- Directions:
With the first line below as the start and the line containing "cyan tile H11:I11" as the end, copy every line between them exactly, ends included.

Material for the task Block Start

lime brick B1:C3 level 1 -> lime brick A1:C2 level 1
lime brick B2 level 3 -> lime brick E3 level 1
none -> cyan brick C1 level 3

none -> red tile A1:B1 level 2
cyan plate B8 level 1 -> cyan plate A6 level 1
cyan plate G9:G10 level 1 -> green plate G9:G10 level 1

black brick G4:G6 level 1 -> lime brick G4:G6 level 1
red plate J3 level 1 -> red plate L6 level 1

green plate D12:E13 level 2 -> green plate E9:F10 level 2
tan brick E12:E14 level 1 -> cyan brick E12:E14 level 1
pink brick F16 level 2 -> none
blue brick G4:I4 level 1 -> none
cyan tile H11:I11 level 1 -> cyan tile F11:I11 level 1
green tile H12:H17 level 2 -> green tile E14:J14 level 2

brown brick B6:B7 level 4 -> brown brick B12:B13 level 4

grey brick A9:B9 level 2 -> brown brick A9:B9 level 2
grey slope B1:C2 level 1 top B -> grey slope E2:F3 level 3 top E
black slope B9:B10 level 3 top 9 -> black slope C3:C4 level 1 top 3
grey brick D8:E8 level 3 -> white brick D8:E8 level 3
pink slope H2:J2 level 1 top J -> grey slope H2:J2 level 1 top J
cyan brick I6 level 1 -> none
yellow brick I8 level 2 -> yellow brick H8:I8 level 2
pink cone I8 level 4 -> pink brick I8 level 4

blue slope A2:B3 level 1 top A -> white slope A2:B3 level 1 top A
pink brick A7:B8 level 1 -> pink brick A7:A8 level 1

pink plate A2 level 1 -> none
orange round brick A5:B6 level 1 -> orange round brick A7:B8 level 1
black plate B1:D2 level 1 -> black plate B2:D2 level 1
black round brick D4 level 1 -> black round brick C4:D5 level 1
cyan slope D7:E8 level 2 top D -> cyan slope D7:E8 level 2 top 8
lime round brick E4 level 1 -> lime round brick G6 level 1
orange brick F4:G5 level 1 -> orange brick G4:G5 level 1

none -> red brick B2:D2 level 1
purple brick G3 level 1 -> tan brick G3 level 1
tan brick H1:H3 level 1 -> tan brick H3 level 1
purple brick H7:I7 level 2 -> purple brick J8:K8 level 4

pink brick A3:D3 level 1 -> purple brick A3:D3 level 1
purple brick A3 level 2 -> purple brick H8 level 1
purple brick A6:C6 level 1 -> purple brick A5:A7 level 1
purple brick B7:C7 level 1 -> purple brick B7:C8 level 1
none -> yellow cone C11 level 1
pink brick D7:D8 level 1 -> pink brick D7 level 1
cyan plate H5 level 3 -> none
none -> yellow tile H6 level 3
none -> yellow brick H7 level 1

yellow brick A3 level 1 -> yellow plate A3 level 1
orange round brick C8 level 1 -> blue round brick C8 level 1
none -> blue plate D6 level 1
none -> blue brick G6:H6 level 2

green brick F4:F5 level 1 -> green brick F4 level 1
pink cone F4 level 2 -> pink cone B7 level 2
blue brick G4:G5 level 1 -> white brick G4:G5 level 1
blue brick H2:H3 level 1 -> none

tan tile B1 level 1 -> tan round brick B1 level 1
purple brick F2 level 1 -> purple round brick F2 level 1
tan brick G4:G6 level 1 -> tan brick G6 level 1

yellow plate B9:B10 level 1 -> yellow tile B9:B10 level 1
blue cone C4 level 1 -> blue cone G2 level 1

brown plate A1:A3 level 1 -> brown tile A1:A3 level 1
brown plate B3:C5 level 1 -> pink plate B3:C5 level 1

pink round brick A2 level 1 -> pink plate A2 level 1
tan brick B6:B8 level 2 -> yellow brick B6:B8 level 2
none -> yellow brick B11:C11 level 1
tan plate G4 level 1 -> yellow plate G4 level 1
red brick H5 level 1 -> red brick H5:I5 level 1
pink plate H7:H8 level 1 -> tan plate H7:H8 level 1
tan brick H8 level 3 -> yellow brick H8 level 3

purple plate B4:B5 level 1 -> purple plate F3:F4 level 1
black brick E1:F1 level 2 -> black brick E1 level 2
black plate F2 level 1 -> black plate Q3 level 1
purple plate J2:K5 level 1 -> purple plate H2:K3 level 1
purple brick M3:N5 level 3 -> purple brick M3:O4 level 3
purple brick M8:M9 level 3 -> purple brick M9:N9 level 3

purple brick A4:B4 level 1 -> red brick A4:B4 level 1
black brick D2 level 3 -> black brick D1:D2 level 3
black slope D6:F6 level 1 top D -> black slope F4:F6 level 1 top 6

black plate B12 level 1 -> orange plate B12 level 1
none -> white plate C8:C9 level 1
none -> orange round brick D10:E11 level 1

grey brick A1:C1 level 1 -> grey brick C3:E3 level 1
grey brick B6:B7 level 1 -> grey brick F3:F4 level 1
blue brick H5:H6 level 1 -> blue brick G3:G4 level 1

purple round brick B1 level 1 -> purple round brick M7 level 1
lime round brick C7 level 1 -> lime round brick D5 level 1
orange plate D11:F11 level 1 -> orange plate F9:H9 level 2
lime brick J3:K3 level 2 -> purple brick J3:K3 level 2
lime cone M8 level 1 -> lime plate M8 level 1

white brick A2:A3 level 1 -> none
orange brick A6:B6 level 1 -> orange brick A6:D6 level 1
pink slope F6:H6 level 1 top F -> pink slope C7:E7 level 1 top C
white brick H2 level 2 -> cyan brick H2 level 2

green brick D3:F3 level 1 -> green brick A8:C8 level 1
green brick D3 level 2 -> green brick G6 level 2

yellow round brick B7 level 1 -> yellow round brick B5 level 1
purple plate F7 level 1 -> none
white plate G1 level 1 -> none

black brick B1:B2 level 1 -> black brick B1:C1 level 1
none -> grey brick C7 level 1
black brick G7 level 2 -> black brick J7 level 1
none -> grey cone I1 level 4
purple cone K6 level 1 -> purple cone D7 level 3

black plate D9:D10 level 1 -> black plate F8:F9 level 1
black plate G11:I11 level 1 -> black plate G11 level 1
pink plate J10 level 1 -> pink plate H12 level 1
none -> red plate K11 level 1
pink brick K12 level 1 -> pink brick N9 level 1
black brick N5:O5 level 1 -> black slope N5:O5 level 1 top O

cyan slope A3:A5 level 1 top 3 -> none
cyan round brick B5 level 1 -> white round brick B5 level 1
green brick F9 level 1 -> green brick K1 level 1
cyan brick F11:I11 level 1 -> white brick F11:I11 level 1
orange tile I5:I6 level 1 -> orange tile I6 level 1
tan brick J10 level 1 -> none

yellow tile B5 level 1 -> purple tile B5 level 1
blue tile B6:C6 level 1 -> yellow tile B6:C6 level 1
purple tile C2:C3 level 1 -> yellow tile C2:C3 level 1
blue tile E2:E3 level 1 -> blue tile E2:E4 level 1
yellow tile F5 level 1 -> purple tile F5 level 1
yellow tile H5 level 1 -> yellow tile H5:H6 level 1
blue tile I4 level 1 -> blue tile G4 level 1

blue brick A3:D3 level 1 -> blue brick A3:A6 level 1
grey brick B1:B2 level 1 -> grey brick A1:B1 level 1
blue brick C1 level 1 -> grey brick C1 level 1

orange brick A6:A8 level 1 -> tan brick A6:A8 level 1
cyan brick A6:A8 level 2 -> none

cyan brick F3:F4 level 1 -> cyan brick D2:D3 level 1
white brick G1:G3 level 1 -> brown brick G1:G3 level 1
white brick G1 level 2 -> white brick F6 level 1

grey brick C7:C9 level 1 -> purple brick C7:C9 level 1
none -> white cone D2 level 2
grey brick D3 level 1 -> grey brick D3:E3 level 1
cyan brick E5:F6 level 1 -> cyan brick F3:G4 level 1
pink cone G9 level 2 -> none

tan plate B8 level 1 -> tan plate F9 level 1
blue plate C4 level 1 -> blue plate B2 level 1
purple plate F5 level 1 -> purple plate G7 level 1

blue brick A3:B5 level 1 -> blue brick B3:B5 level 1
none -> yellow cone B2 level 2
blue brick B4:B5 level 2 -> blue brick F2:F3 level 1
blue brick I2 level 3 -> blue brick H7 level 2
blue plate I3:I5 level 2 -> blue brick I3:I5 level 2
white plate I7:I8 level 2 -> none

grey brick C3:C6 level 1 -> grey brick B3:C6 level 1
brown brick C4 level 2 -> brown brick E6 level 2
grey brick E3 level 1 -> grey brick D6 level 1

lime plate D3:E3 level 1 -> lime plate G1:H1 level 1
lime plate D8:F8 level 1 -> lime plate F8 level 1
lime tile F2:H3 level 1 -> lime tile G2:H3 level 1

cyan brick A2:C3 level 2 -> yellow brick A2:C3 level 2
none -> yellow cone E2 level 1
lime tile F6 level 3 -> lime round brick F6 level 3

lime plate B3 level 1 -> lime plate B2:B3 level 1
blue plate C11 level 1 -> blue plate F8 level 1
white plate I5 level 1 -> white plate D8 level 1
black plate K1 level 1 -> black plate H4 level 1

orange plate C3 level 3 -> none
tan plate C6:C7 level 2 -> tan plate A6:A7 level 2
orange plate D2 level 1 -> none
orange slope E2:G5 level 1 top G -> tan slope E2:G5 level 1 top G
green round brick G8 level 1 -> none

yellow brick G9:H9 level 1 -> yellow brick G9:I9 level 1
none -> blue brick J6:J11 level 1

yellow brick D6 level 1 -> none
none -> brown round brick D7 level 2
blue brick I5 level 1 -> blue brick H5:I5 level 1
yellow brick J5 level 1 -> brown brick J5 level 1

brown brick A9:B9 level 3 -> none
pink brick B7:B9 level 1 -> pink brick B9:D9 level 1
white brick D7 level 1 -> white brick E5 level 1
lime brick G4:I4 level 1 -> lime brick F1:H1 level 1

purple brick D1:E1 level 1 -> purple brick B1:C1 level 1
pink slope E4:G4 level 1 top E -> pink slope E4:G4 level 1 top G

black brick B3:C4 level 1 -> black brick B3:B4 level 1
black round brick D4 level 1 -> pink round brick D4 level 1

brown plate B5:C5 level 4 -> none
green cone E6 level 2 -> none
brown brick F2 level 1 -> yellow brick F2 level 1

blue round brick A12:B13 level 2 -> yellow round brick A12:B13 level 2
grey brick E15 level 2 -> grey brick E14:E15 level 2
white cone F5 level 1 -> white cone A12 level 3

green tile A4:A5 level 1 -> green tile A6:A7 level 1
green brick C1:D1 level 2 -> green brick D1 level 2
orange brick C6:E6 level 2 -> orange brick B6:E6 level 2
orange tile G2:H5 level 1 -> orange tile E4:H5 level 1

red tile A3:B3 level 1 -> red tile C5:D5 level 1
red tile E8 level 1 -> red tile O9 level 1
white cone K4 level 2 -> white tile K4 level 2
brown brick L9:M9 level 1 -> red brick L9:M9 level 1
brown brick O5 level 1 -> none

Material for the task Block End

- Response:
lime brick B1:C3 level 1 -> lime brick A1:C2 level 1
lime brick B2 level 3 -> lime brick E3 level 1
none -> cyan brick C1 level 3

none -> red tile A1:B1 level 2
cyan plate B8 level 1 -> cyan plate A6 level 1
cyan plate G9:G10 level 1 -> green plate G9:G10 level 1

black brick G4:G6 level 1 -> lime brick G4:G6 level 1
red plate J3 level 1 -> red plate L6 level 1

green plate D12:E13 level 2 -> green plate E9:F10 level 2
tan brick E12:E14 level 1 -> cyan brick E12:E14 level 1
pink brick F16 level 2 -> none
blue brick G4:I4 level 1 -> none
cyan tile H11:I11 level 1 -> cyan tile F11:I11 level 1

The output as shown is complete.